RECORDS FOR THIS EXERCISE =>
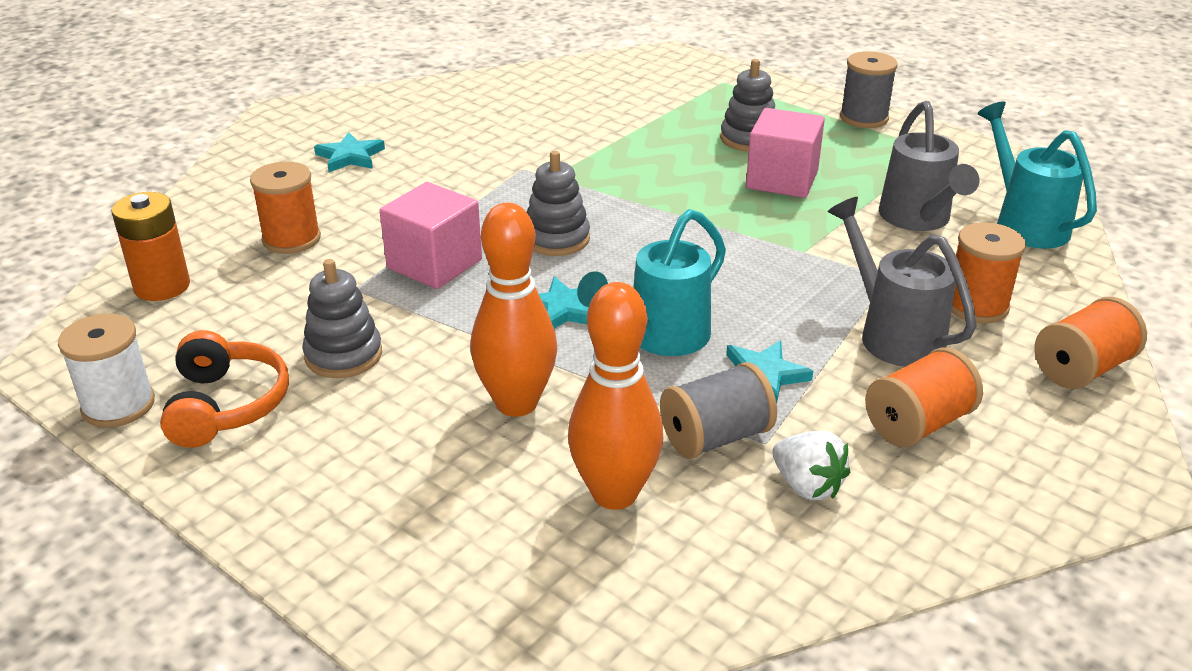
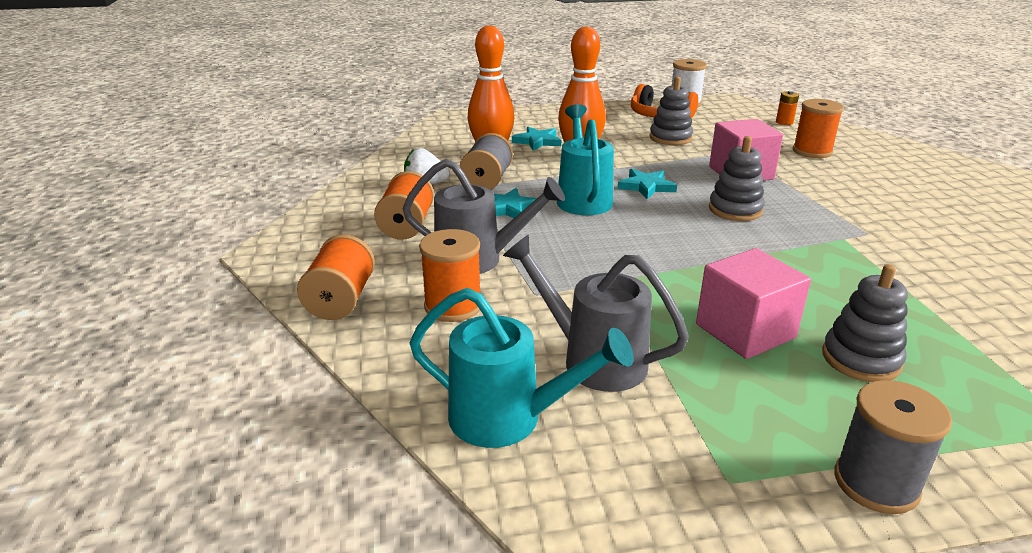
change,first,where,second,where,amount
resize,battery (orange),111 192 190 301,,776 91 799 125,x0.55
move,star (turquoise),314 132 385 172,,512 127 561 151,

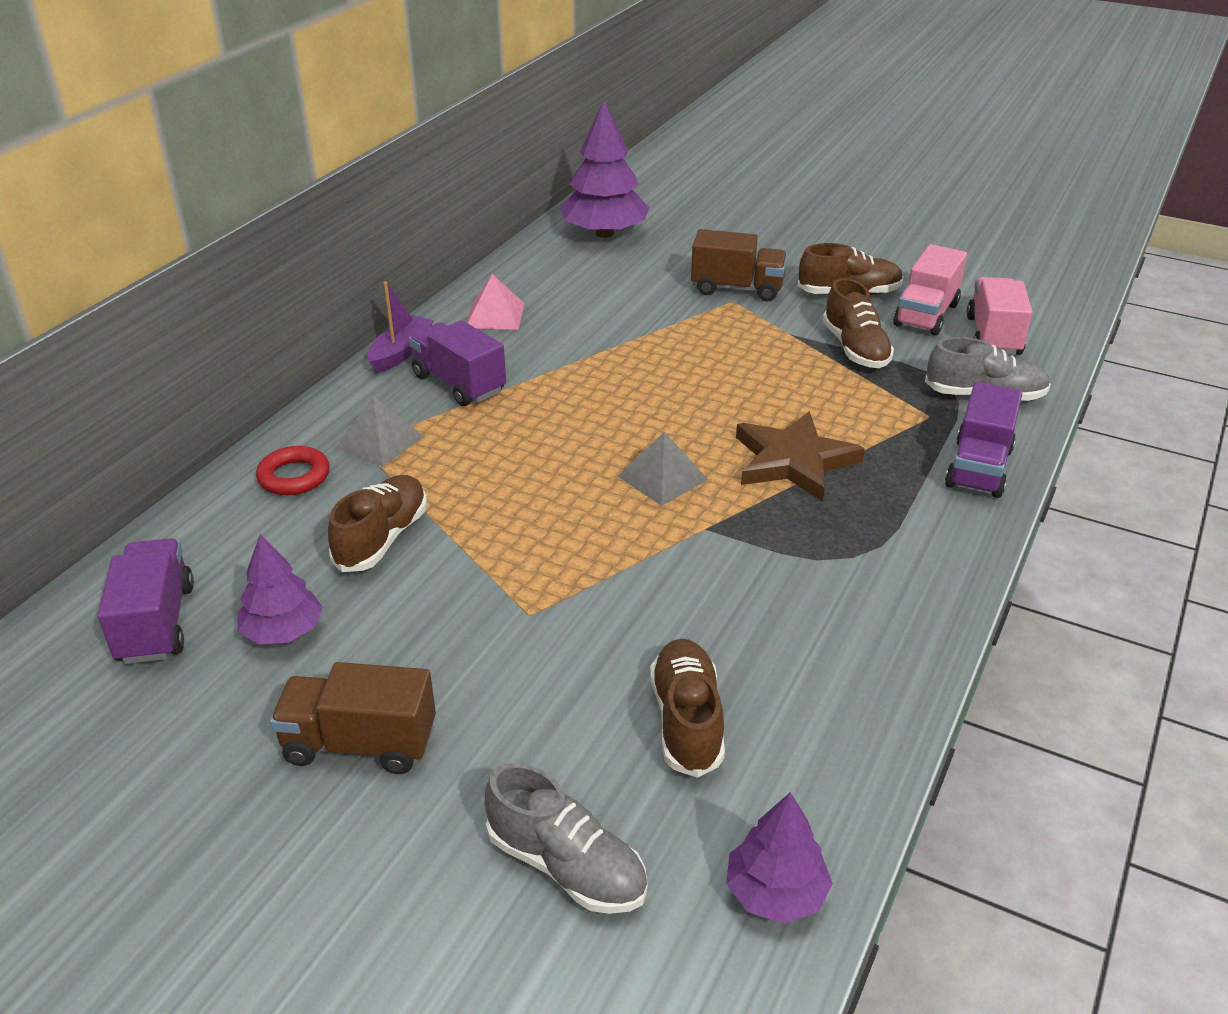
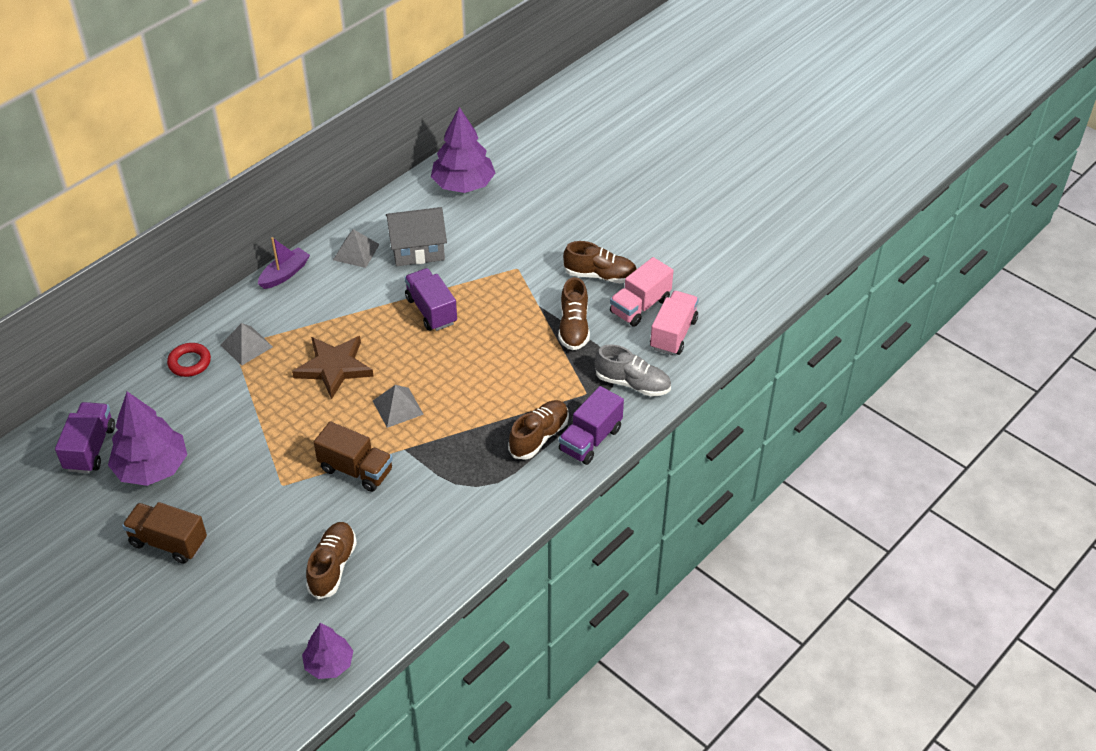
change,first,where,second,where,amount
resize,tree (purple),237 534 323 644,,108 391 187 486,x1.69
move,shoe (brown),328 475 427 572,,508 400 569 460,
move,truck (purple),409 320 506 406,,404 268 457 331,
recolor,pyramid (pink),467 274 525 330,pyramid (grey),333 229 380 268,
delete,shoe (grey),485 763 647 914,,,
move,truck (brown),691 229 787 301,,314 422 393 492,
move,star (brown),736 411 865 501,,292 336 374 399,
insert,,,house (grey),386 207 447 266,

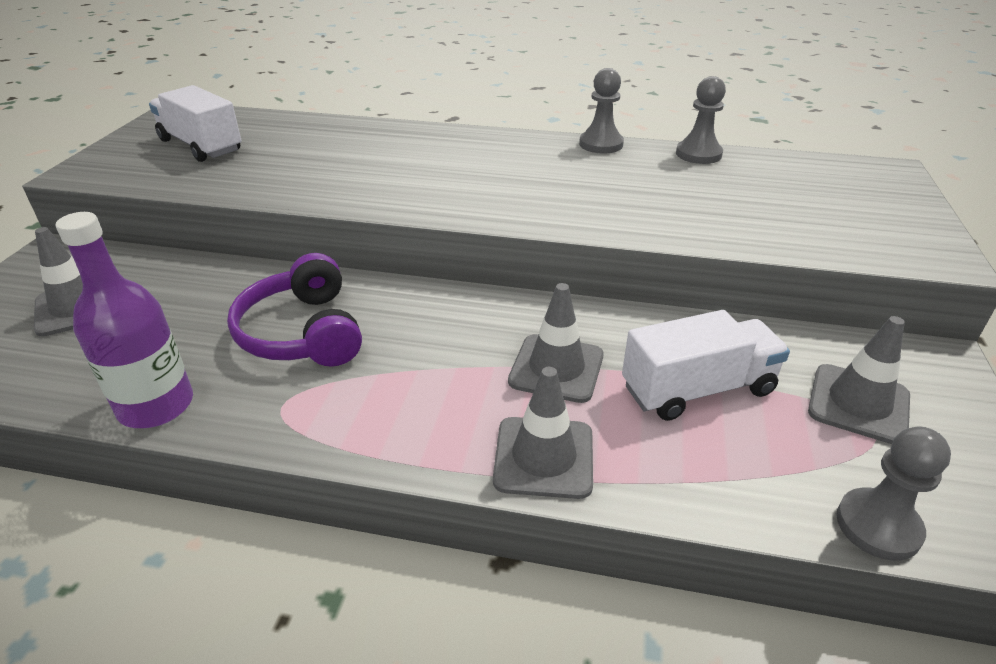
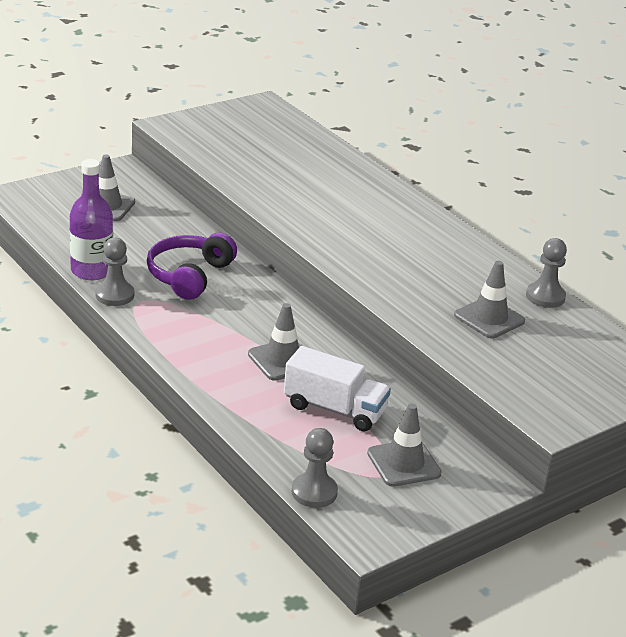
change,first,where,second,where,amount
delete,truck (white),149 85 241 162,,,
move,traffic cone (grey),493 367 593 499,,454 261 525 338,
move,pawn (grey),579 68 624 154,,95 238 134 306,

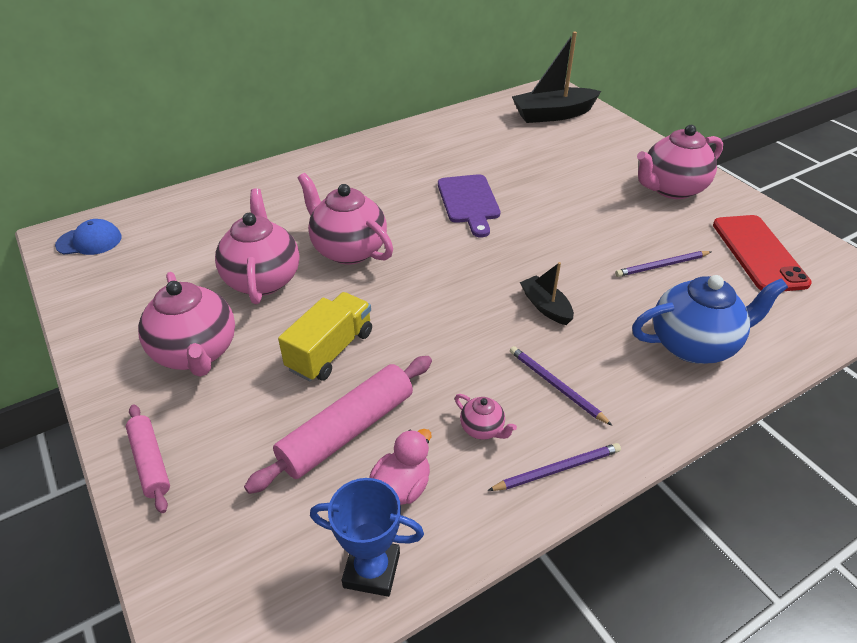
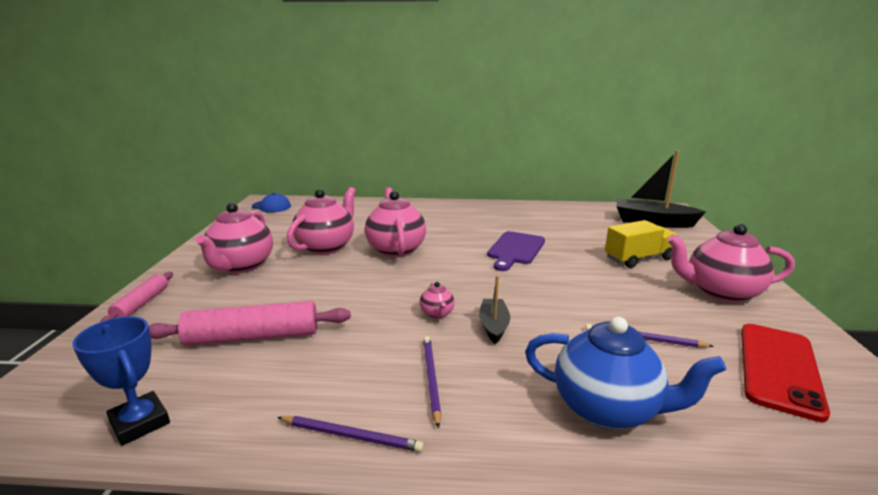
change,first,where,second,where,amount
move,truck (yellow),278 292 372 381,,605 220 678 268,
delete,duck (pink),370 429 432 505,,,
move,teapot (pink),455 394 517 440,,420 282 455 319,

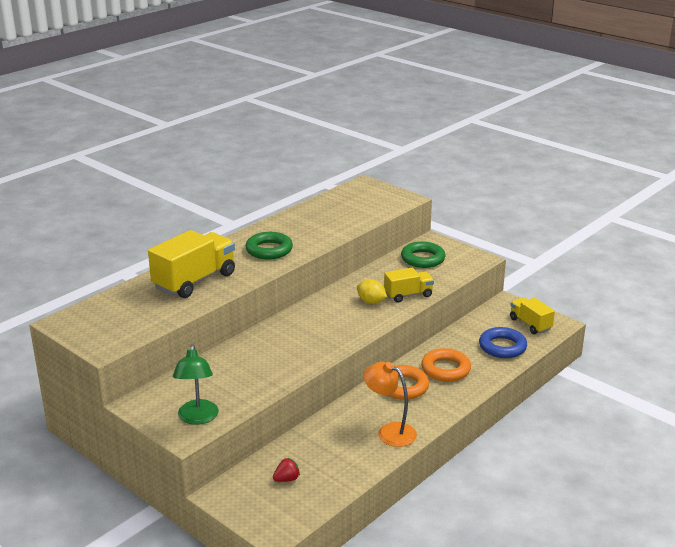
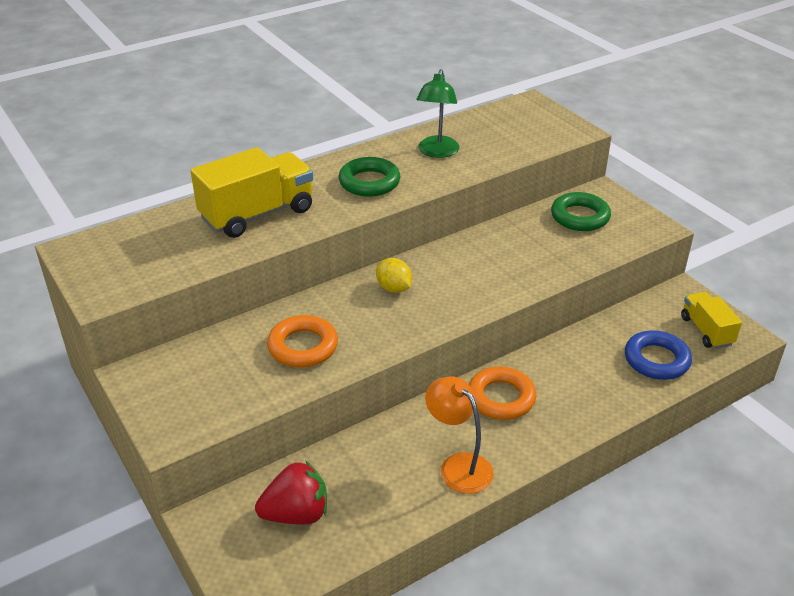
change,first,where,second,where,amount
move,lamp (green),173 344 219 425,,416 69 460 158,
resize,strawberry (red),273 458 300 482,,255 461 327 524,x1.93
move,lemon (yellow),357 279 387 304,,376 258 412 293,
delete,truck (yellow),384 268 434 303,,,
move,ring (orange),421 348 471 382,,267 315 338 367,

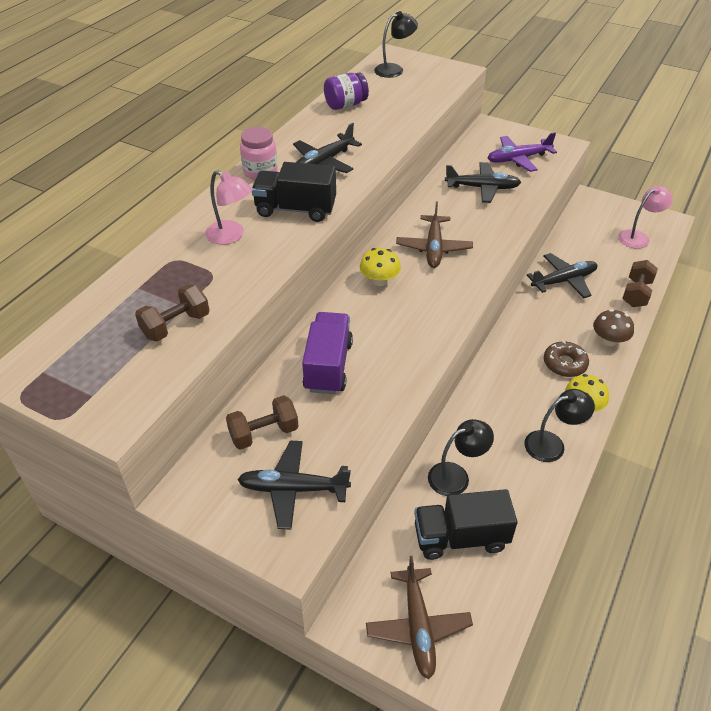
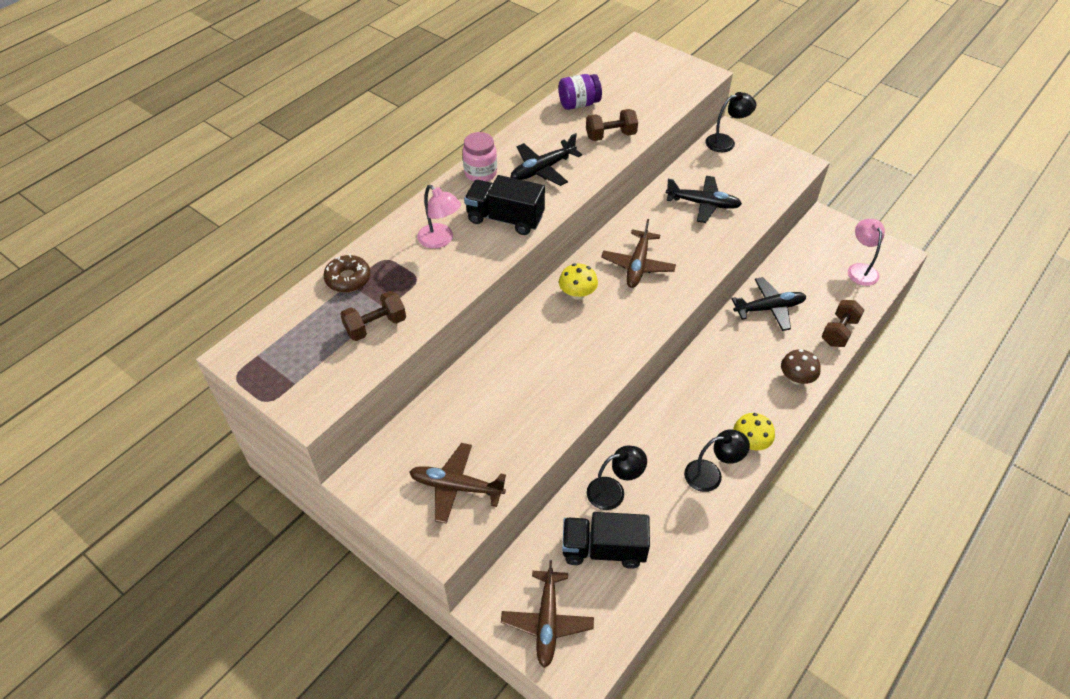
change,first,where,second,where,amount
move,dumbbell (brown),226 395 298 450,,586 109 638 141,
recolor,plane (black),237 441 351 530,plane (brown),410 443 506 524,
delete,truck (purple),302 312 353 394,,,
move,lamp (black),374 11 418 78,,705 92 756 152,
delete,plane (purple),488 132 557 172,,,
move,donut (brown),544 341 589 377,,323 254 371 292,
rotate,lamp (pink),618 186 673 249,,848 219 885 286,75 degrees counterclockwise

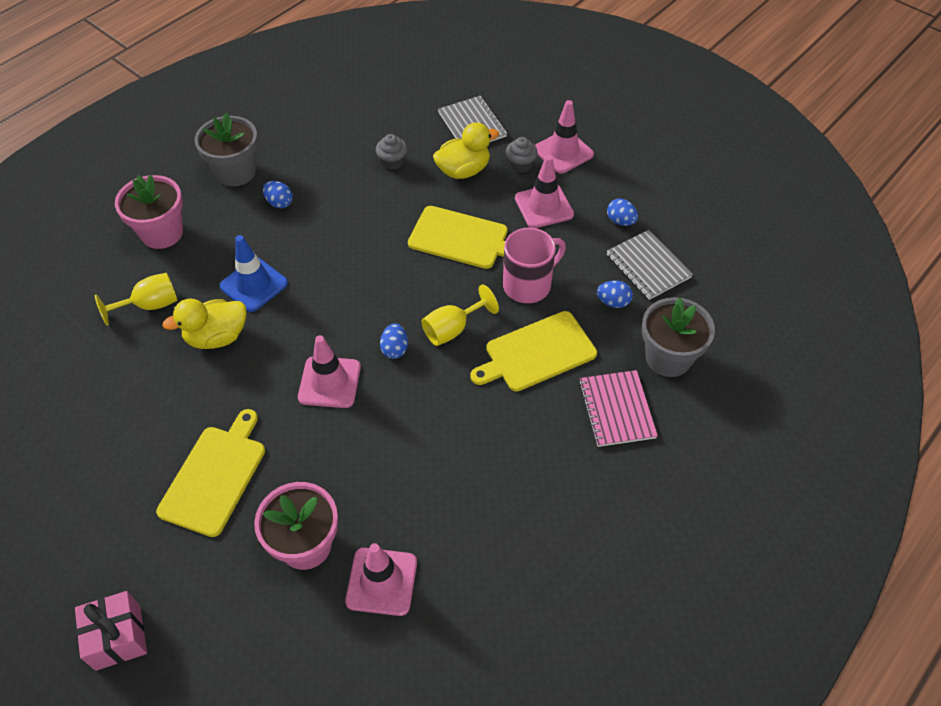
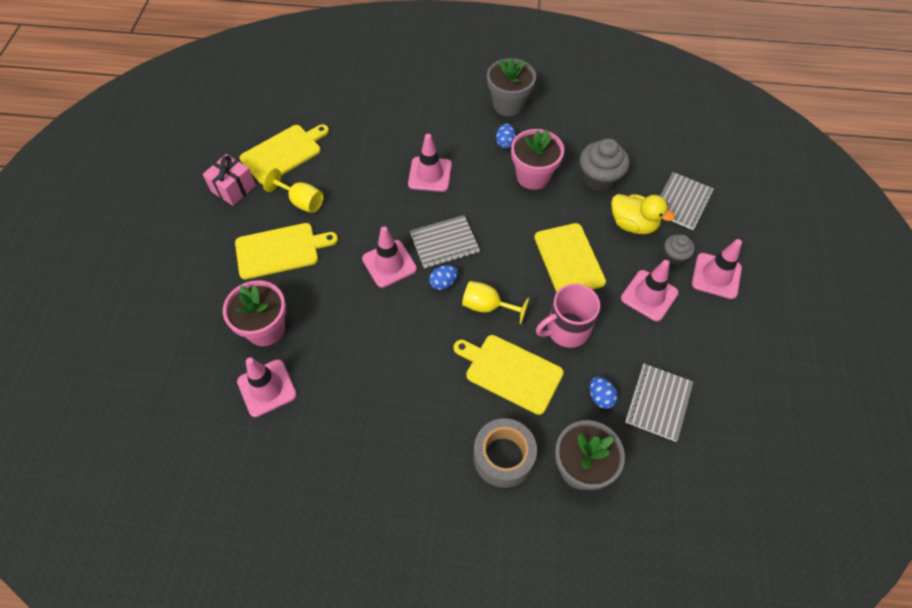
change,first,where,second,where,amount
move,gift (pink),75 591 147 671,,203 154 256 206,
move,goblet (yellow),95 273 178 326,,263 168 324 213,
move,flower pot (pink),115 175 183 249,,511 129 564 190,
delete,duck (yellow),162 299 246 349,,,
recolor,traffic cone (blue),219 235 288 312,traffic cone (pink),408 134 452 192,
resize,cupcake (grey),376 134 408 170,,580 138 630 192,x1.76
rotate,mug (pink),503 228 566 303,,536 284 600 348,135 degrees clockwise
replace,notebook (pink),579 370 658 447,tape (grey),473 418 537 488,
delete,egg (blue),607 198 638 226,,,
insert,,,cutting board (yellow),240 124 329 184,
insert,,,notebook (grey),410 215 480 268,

EXERCISE =>
Nothing but an exact transcription of the material, without pictures, should be returned.

REPLY =>
change,first,where,second,where,amount
resize,battery (orange),111 192 190 301,,776 91 799 125,x0.55
move,star (turquoise),314 132 385 172,,512 127 561 151,

change,first,where,second,where,amount
resize,tree (purple),237 534 323 644,,108 391 187 486,x1.69
move,shoe (brown),328 475 427 572,,508 400 569 460,
move,truck (purple),409 320 506 406,,404 268 457 331,
recolor,pyramid (pink),467 274 525 330,pyramid (grey),333 229 380 268,
delete,shoe (grey),485 763 647 914,,,
move,truck (brown),691 229 787 301,,314 422 393 492,
move,star (brown),736 411 865 501,,292 336 374 399,
insert,,,house (grey),386 207 447 266,

change,first,where,second,where,amount
delete,truck (white),149 85 241 162,,,
move,traffic cone (grey),493 367 593 499,,454 261 525 338,
move,pawn (grey),579 68 624 154,,95 238 134 306,

change,first,where,second,where,amount
move,truck (yellow),278 292 372 381,,605 220 678 268,
delete,duck (pink),370 429 432 505,,,
move,teapot (pink),455 394 517 440,,420 282 455 319,

change,first,where,second,where,amount
move,lamp (green),173 344 219 425,,416 69 460 158,
resize,strawberry (red),273 458 300 482,,255 461 327 524,x1.93
move,lemon (yellow),357 279 387 304,,376 258 412 293,
delete,truck (yellow),384 268 434 303,,,
move,ring (orange),421 348 471 382,,267 315 338 367,

change,first,where,second,where,amount
move,dumbbell (brown),226 395 298 450,,586 109 638 141,
recolor,plane (black),237 441 351 530,plane (brown),410 443 506 524,
delete,truck (purple),302 312 353 394,,,
move,lamp (black),374 11 418 78,,705 92 756 152,
delete,plane (purple),488 132 557 172,,,
move,donut (brown),544 341 589 377,,323 254 371 292,
rotate,lamp (pink),618 186 673 249,,848 219 885 286,75 degrees counterclockwise

change,first,where,second,where,amount
move,gift (pink),75 591 147 671,,203 154 256 206,
move,goblet (yellow),95 273 178 326,,263 168 324 213,
move,flower pot (pink),115 175 183 249,,511 129 564 190,
delete,duck (yellow),162 299 246 349,,,
recolor,traffic cone (blue),219 235 288 312,traffic cone (pink),408 134 452 192,
resize,cupcake (grey),376 134 408 170,,580 138 630 192,x1.76
rotate,mug (pink),503 228 566 303,,536 284 600 348,135 degrees clockwise
replace,notebook (pink),579 370 658 447,tape (grey),473 418 537 488,
delete,egg (blue),607 198 638 226,,,
insert,,,cutting board (yellow),240 124 329 184,
insert,,,notebook (grey),410 215 480 268,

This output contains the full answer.